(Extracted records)
──────────────────────────────

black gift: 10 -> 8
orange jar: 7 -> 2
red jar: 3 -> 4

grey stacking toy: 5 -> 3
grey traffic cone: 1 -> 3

──────────────────────────────

### Your objective
Could you write out the full data verbatim?

### Exercise response
black gift: 10 -> 8
orange jar: 7 -> 2
red jar: 3 -> 4

grey stacking toy: 5 -> 3
grey traffic cone: 1 -> 3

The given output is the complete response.